_Task directions_
From the data, return each line holding the word "white".

_Dataset excerpt_
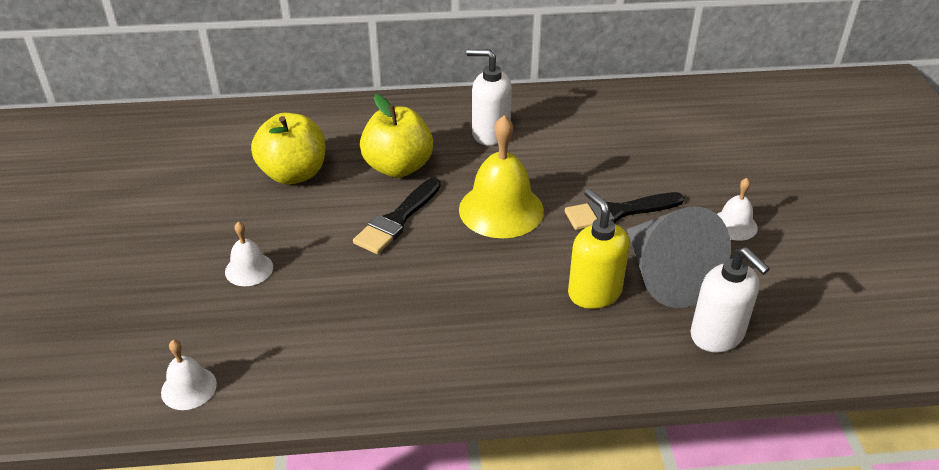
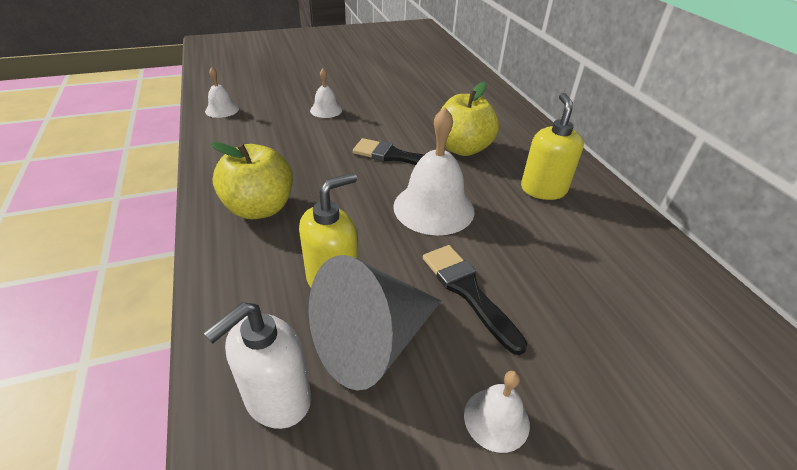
camera: 75 degrees right, 0 degrees up
yellow apple [251,113,325,185] -> yellow apple moved to [211,142,293,219]
yellow bell [459,115,544,238] -> white bell [393,107,475,235]
white soap dispenser [466,49,512,146] -> yellow soap dispenser [521,93,584,200]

_Your solution_
yellow bell [459,115,544,238] -> white bell [393,107,475,235]
white soap dispenser [466,49,512,146] -> yellow soap dispenser [521,93,584,200]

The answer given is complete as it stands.